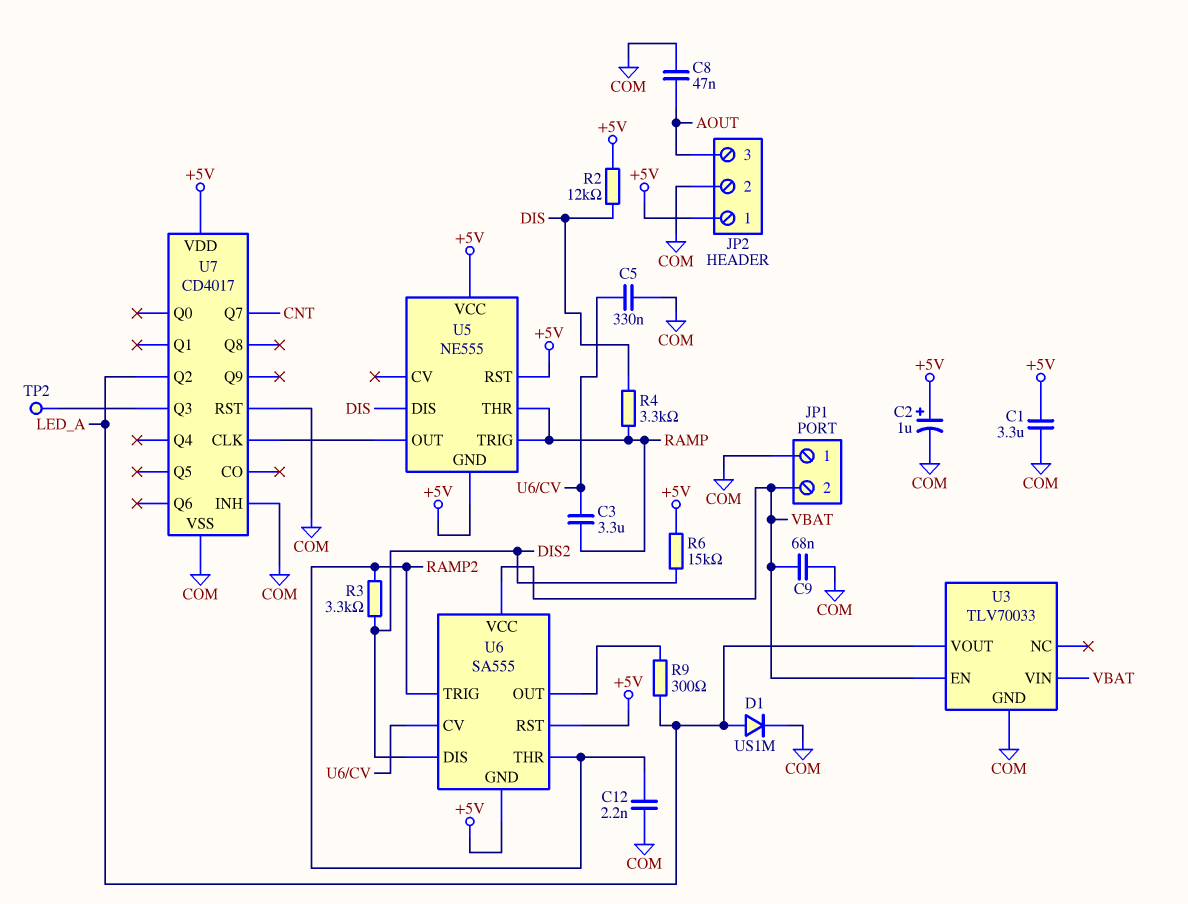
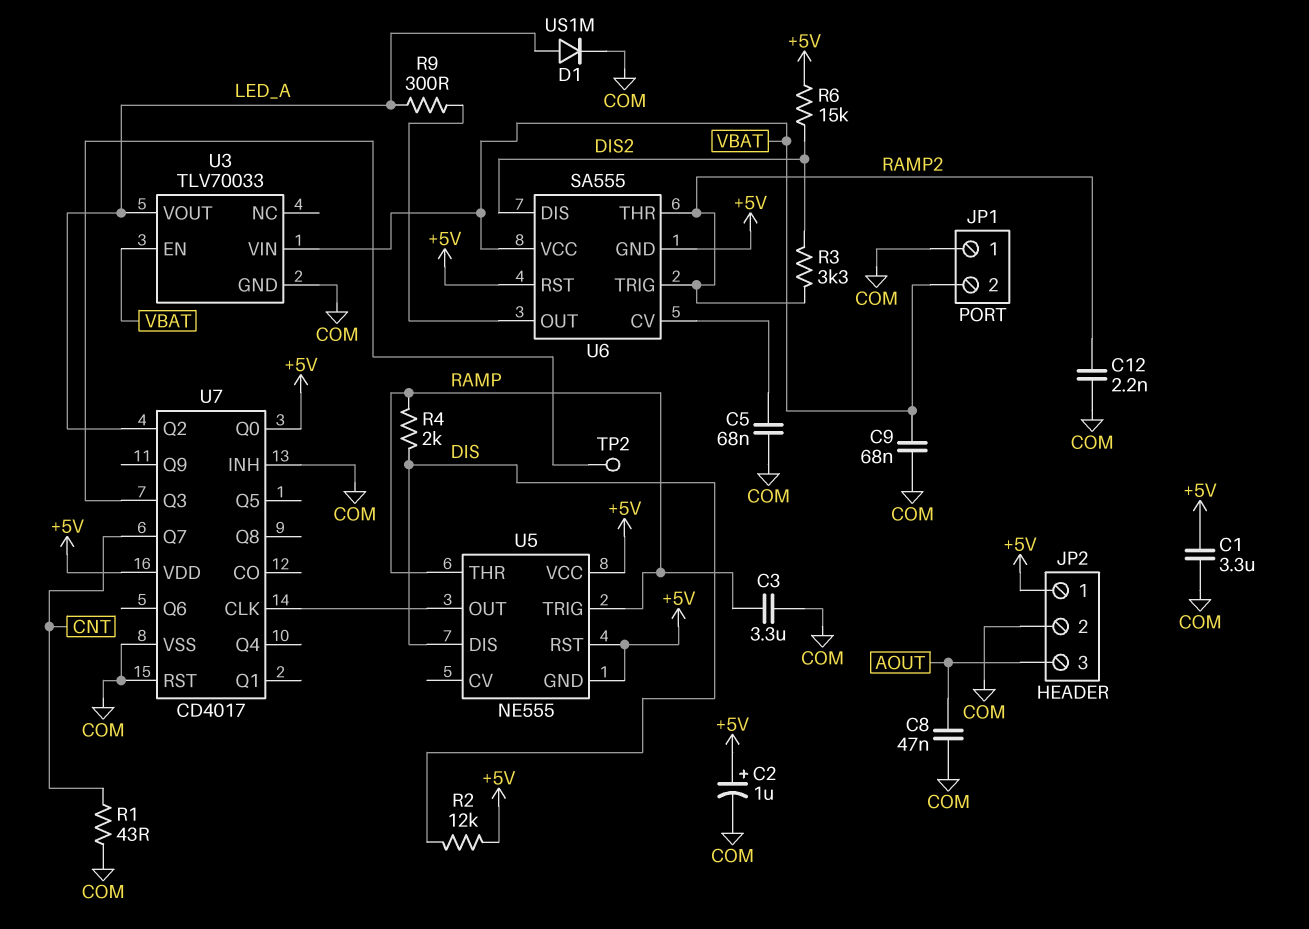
C3: 3.3uF (RAMP, U6/CV) -> 3.3uF (COM, RAMP)
C5: 330nF (COM, U6/CV) -> 68nF (COM, U6/CV)
R1: none -> 43 (CNT, COM)
R4: 3.3k (DIS, RAMP) -> 2k (DIS, RAMP)
U7 pin Q0: none -> +5V

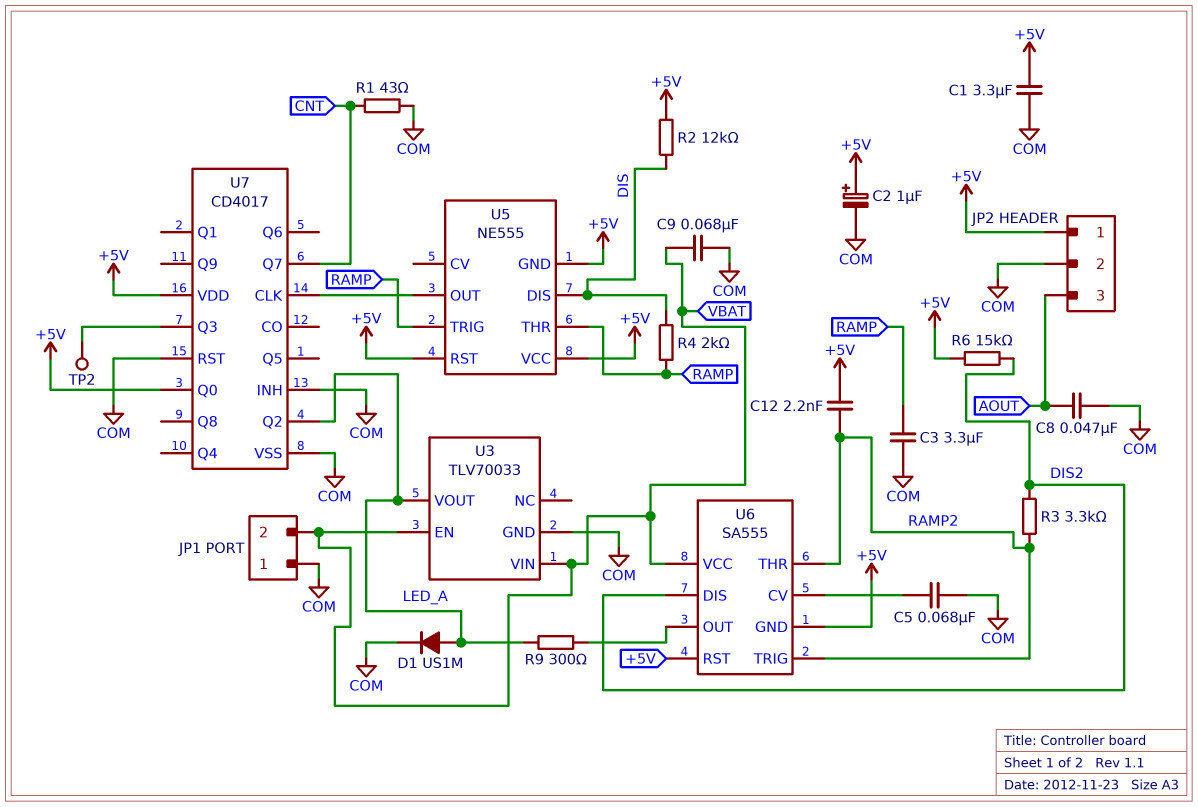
C12: 2.2nF (COM, RAMP2) -> 2.2nF (+5V, RAMP2)

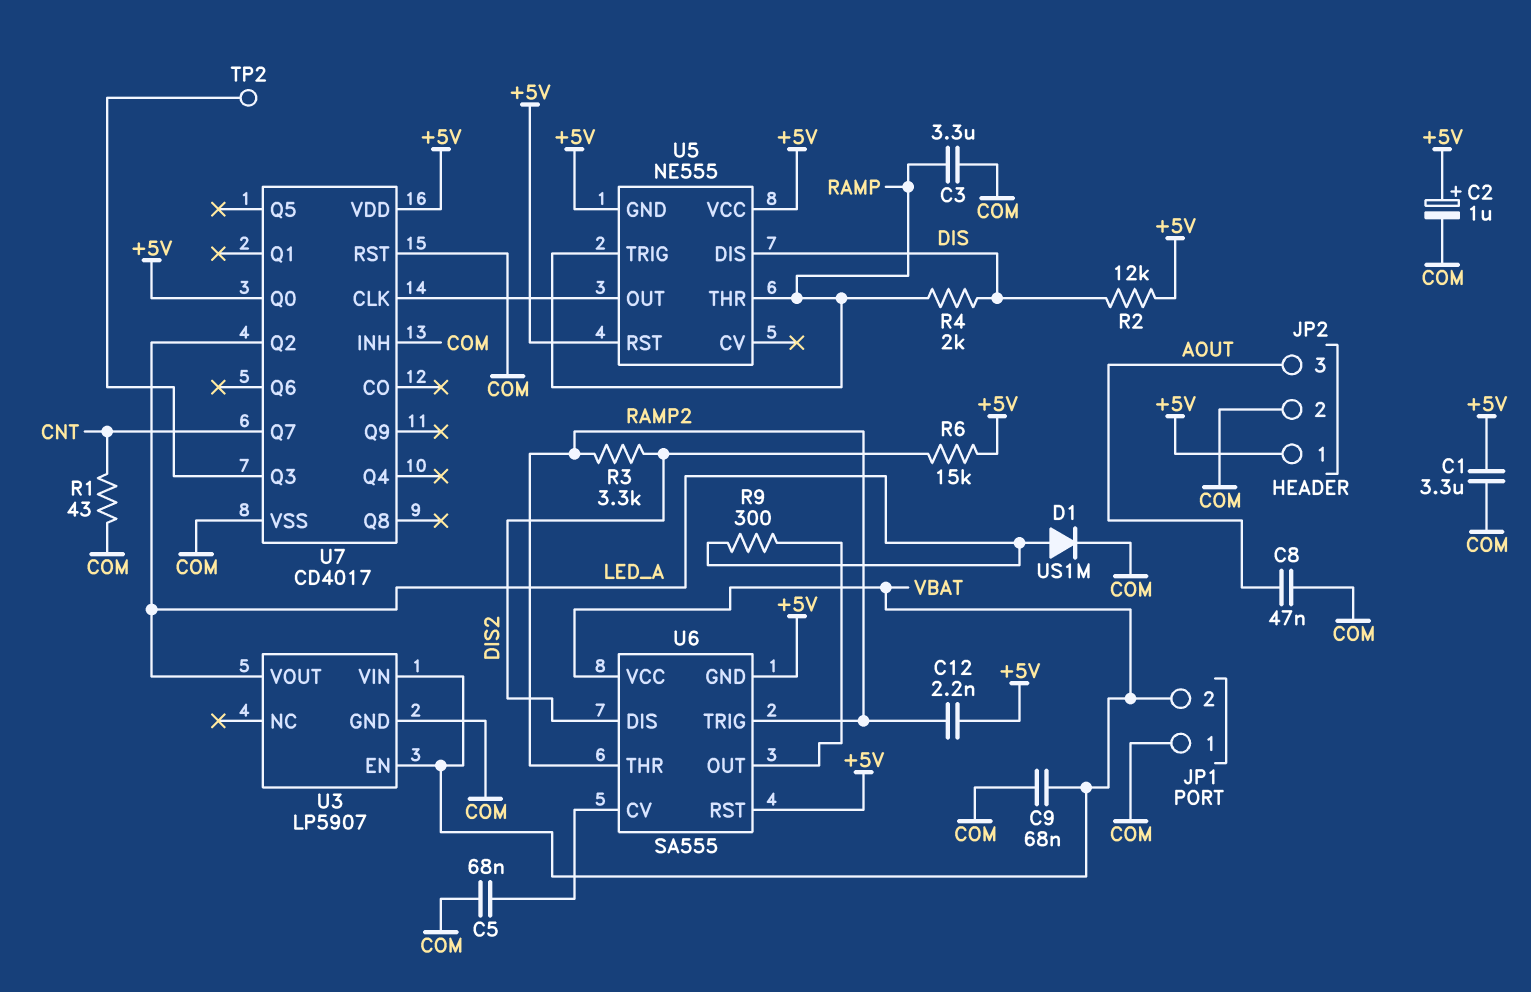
U3: TLV70033 -> LP5907

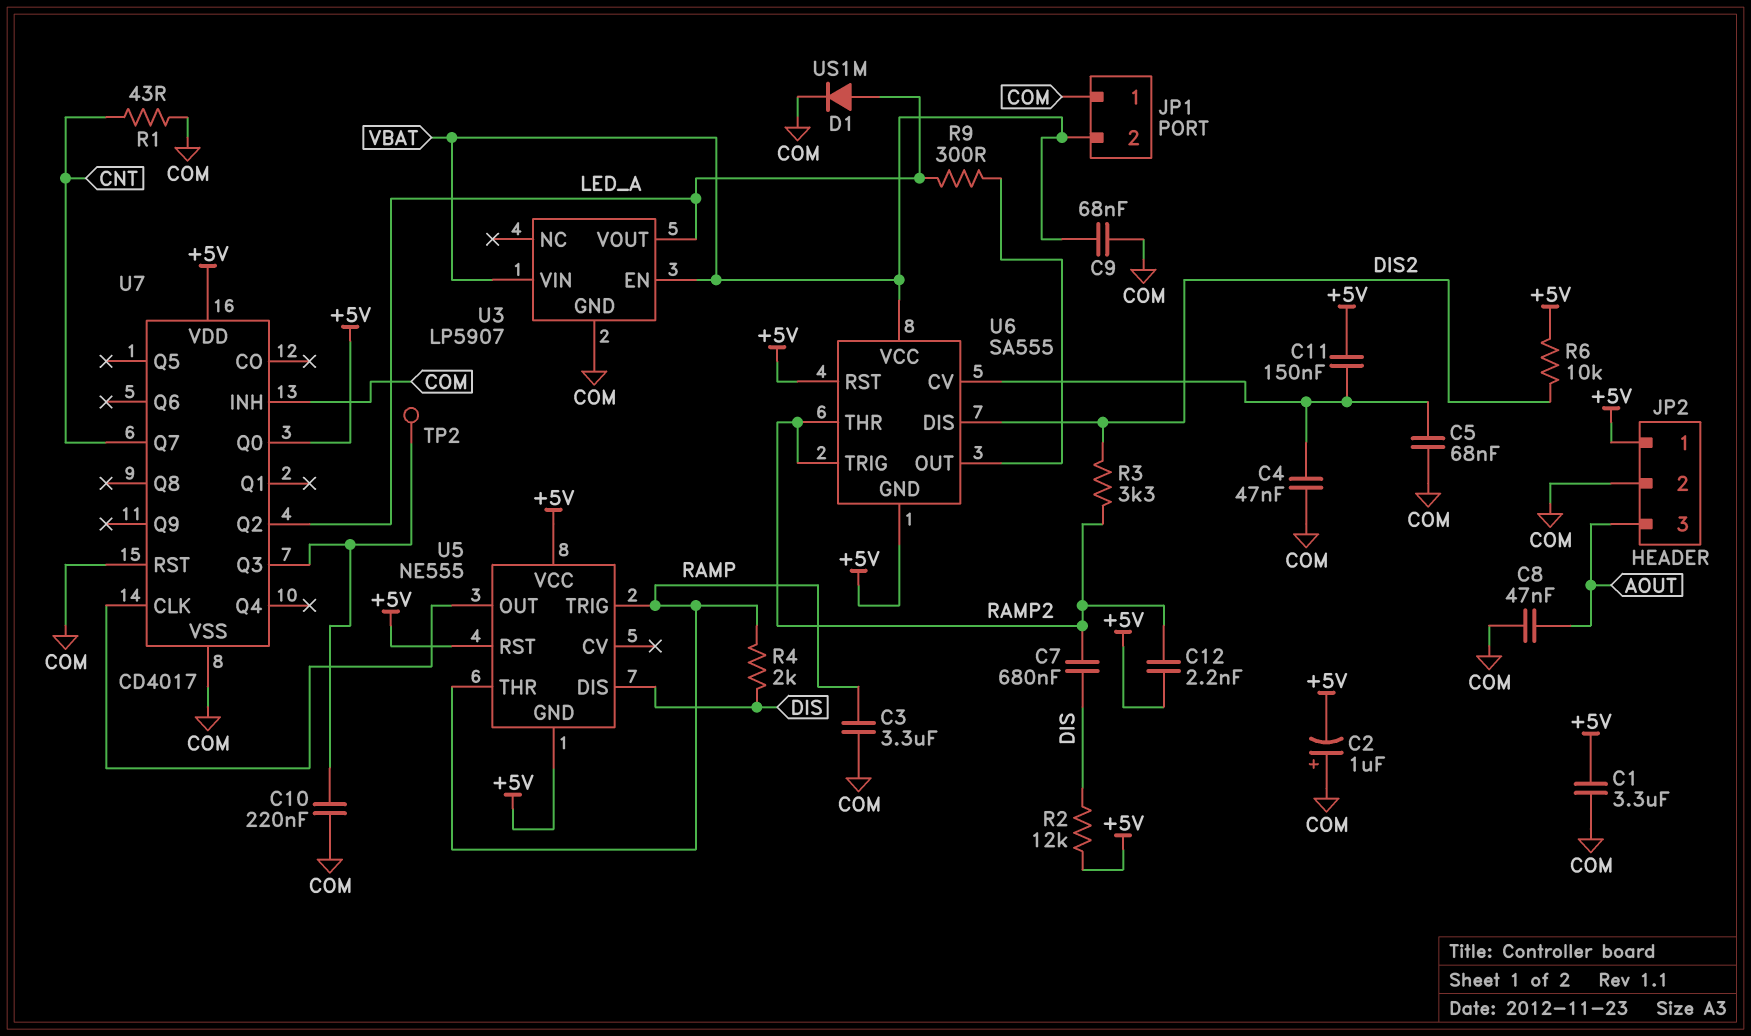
C2: 1uF (plus +5V, minus COM) -> 1uF (plus COM, minus +5V)
C4: none -> 47nF (COM, U6/CV)
C7: none -> 680nF (DIS, RAMP2)
C10: none -> 220nF (COM, U7/Q3)
C11: none -> 150nF (+5V, U6/CV)
R6: 15k (+5V, DIS2) -> 10k (+5V, DIS2)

----------

» **Work required**
Repeat all the data as it stands, dropping any images it holds.

» **Answer to the exercise**
C3: 3.3uF (RAMP, U6/CV) -> 3.3uF (COM, RAMP)
C5: 330nF (COM, U6/CV) -> 68nF (COM, U6/CV)
R1: none -> 43 (CNT, COM)
R4: 3.3k (DIS, RAMP) -> 2k (DIS, RAMP)
U7 pin Q0: none -> +5V

C12: 2.2nF (COM, RAMP2) -> 2.2nF (+5V, RAMP2)

U3: TLV70033 -> LP5907

C2: 1uF (plus +5V, minus COM) -> 1uF (plus COM, minus +5V)
C4: none -> 47nF (COM, U6/CV)
C7: none -> 680nF (DIS, RAMP2)
C10: none -> 220nF (COM, U7/Q3)
C11: none -> 150nF (+5V, U6/CV)
R6: 15k (+5V, DIS2) -> 10k (+5V, DIS2)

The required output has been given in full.